▶ **Your goal**
With the pictures removed, reproduce exactly the lines from the one that contains "TP6: test point (DAC) -> test point (+12V)" through the last line of the entries below.

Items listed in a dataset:
■ ■ ■
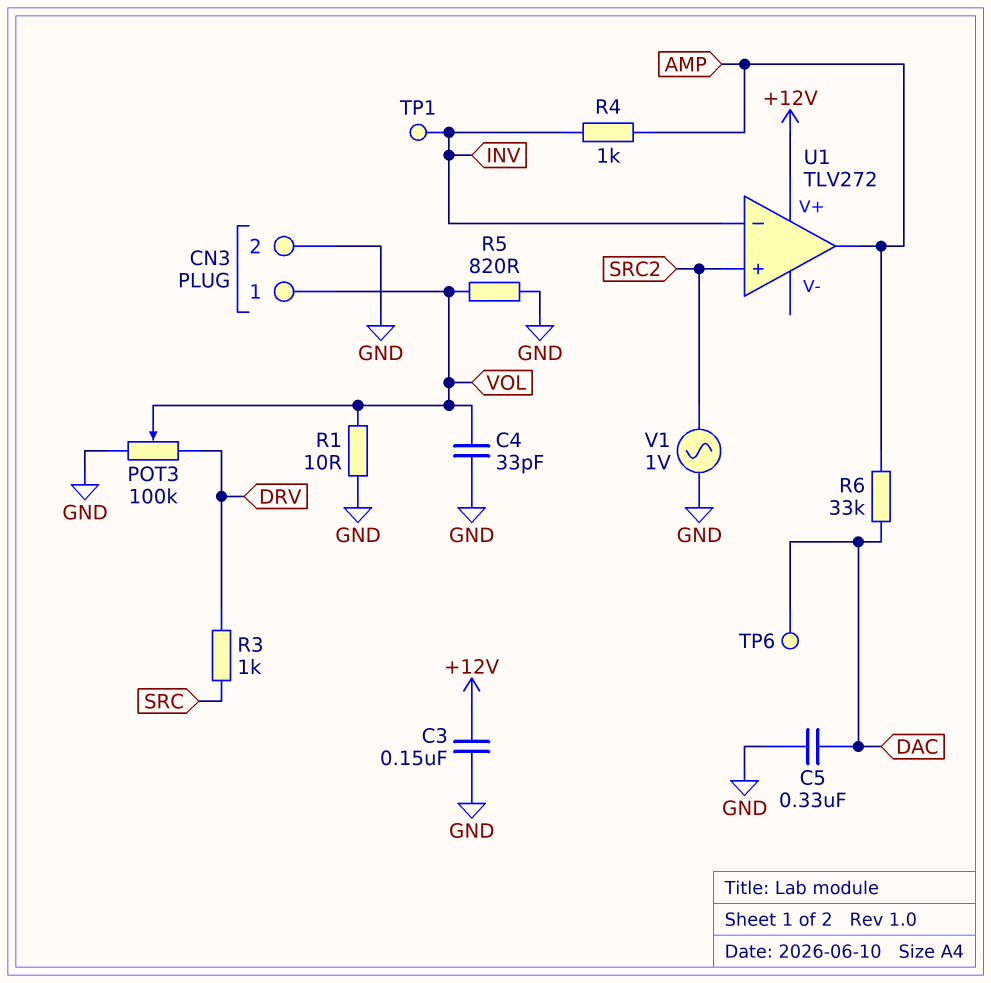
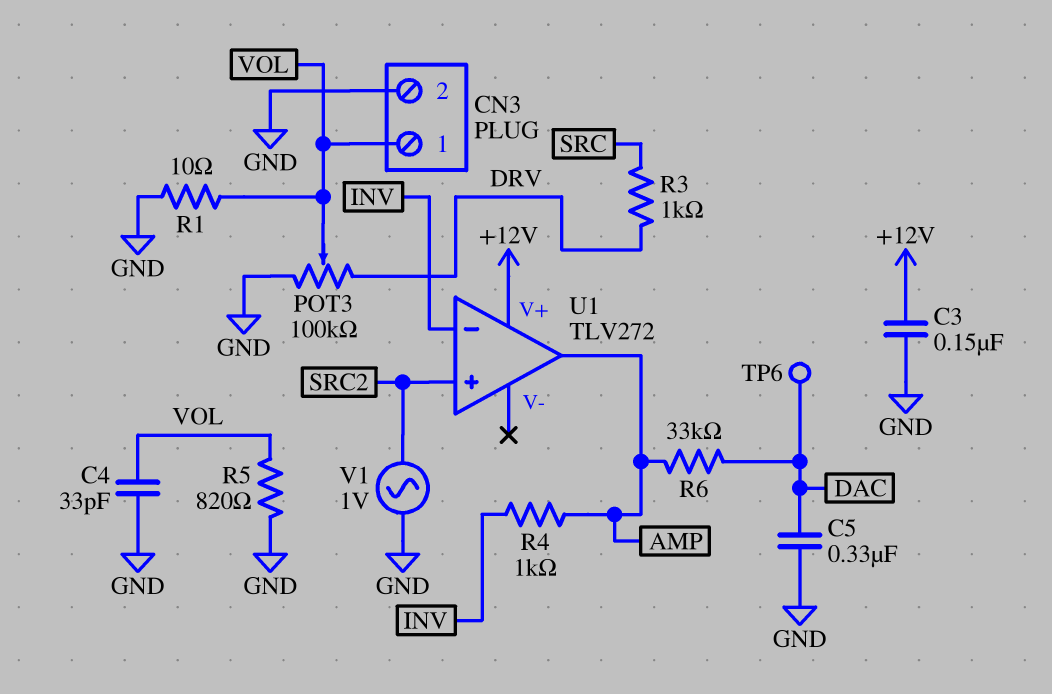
TP1: test point (INV) -> none

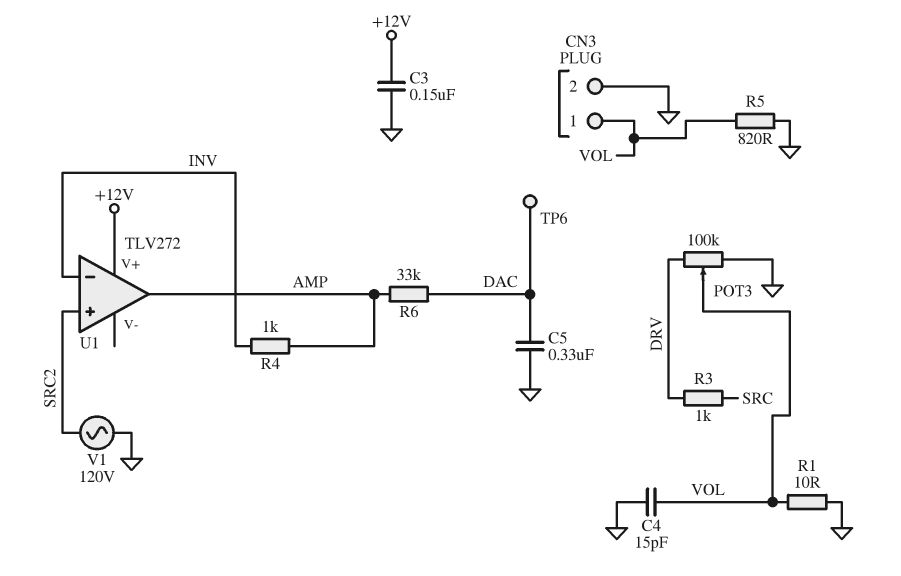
C4: 33pF (GND, VOL) -> 15pF (GND, VOL)
V1: AC 1V (GND, SRC2) -> AC 120V (GND, SRC2)

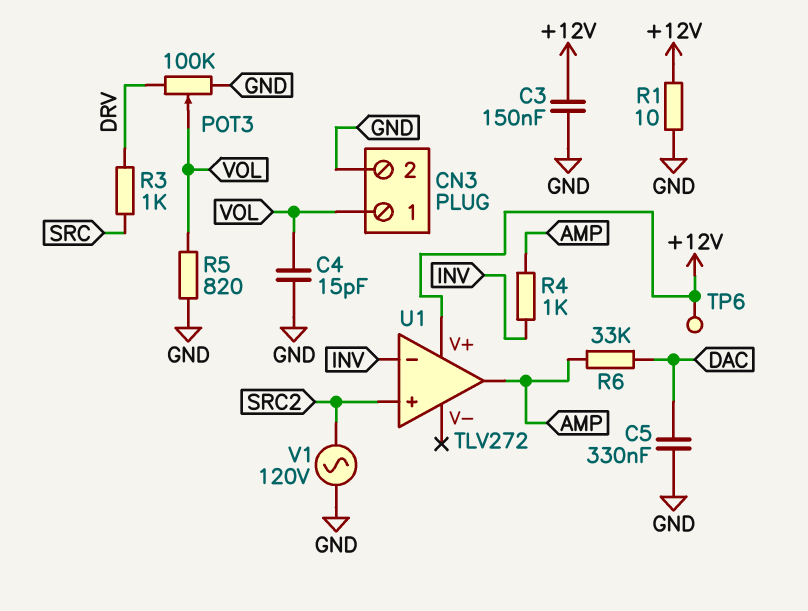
R1: 10 (GND, VOL) -> 10 (+12V, GND)
TP6: test point (DAC) -> test point (+12V)

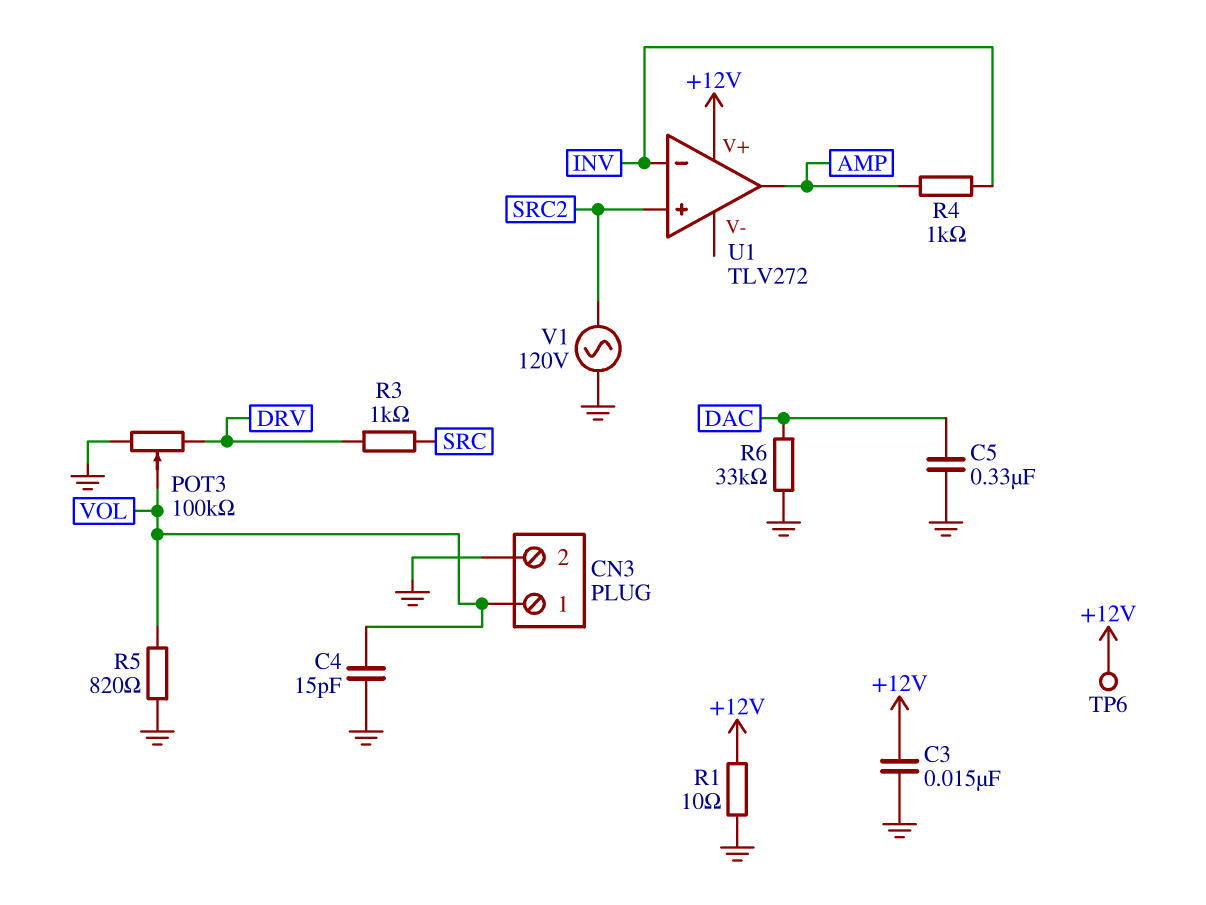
C3: 150nF (+12V, GND) -> 15nF (+12V, GND)
R6: 33k (AMP, DAC) -> 33k (DAC, GND)

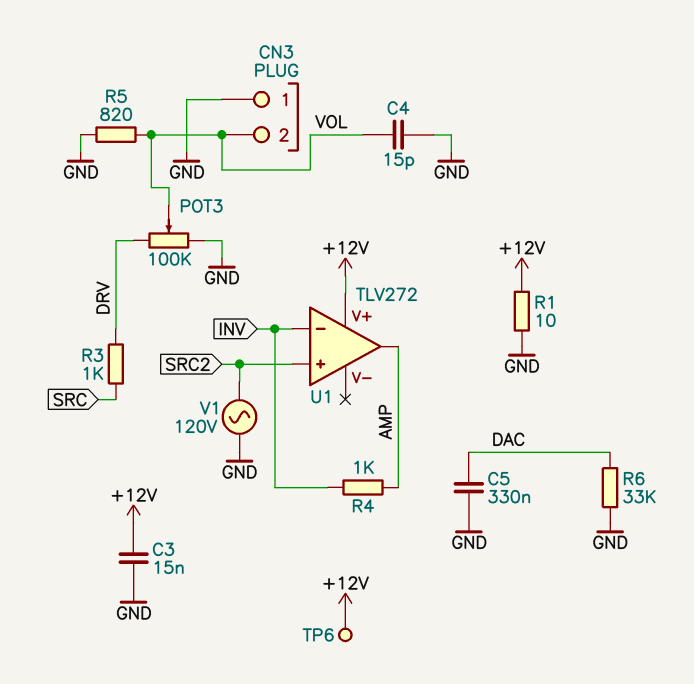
CN3 pin 1: VOL -> GND
CN3 pin 2: GND -> VOL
■ ■ ■
▶ **Output of the exercise**
TP6: test point (DAC) -> test point (+12V)

C3: 150nF (+12V, GND) -> 15nF (+12V, GND)
R6: 33k (AMP, DAC) -> 33k (DAC, GND)

CN3 pin 1: VOL -> GND
CN3 pin 2: GND -> VOL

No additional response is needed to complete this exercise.